- _EXERCISE INSTRUCTIONS_: Reproduce verbatim the lines of the material below, starting at the line with "peaked cap/dark brown" and ending at the line with "camera: 20 degrees left, 5 degrees down", both inclusive; skip the rest.

- _MATERIAL PROVIDED_:
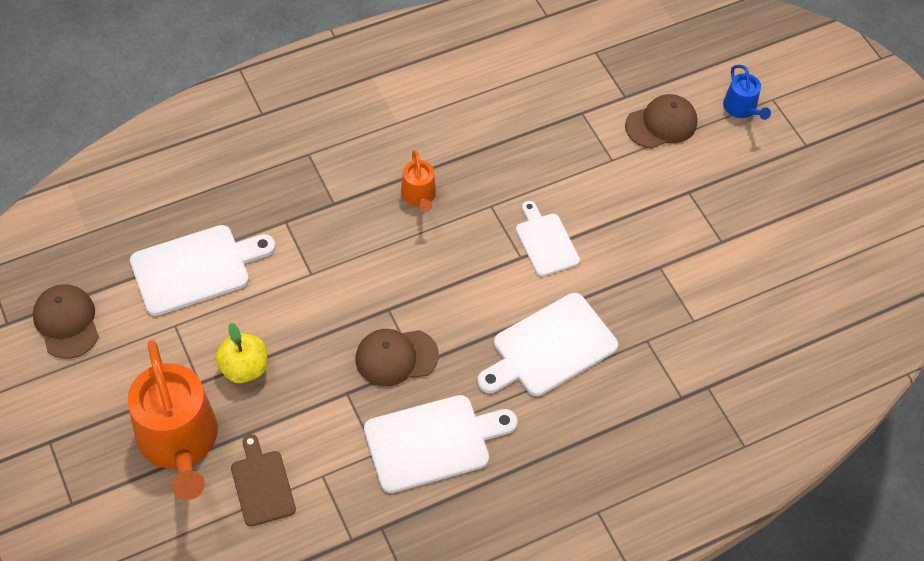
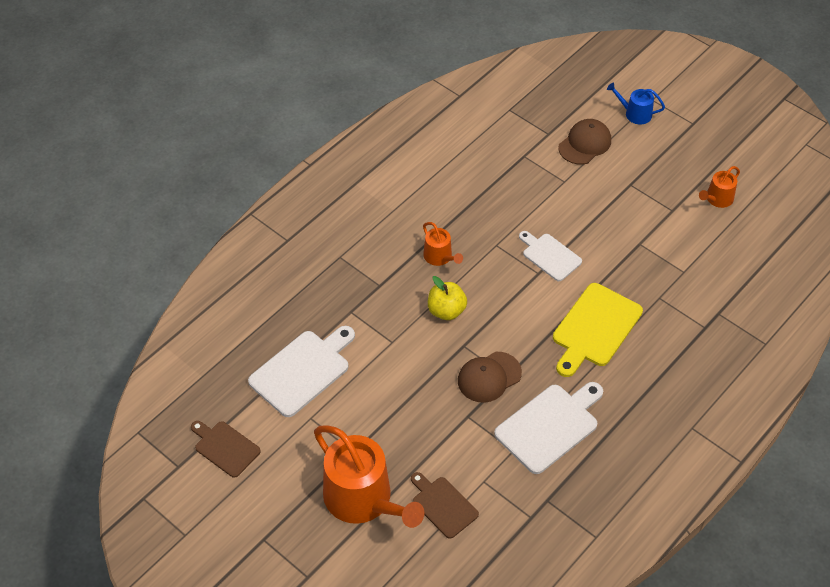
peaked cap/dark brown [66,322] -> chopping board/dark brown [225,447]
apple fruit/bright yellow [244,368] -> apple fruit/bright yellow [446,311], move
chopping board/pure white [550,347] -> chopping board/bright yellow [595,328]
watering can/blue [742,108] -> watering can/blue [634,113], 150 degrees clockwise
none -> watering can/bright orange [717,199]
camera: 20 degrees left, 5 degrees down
--
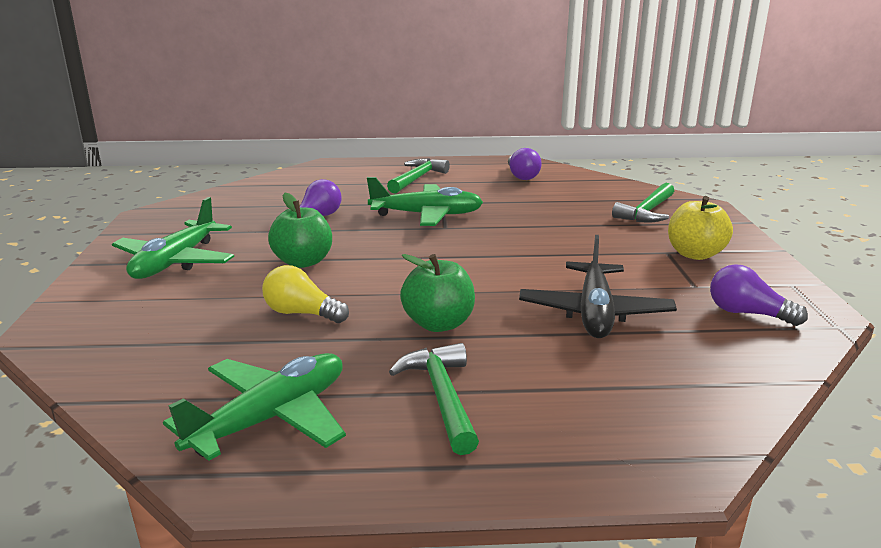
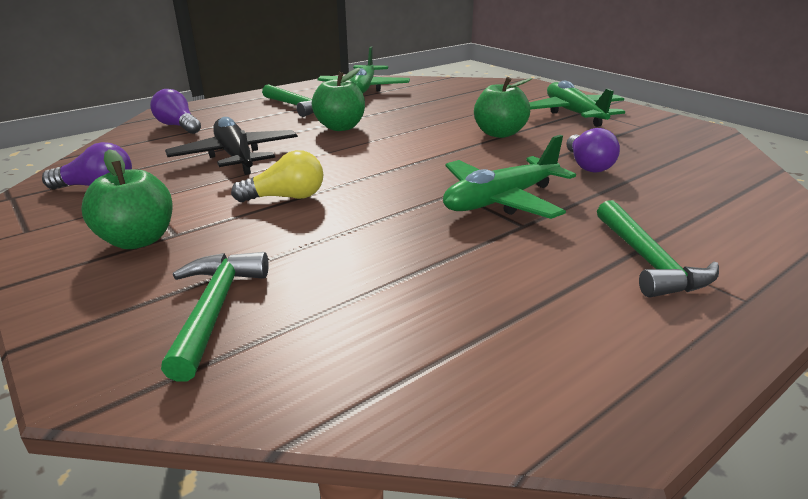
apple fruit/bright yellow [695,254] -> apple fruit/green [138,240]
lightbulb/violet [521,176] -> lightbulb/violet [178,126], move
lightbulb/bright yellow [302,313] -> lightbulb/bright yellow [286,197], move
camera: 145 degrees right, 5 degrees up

- _OUTPUT_:
peaked cap/dark brown [66,322] -> chopping board/dark brown [225,447]
apple fruit/bright yellow [244,368] -> apple fruit/bright yellow [446,311], move
chopping board/pure white [550,347] -> chopping board/bright yellow [595,328]
watering can/blue [742,108] -> watering can/blue [634,113], 150 degrees clockwise
none -> watering can/bright orange [717,199]
camera: 20 degrees left, 5 degrees down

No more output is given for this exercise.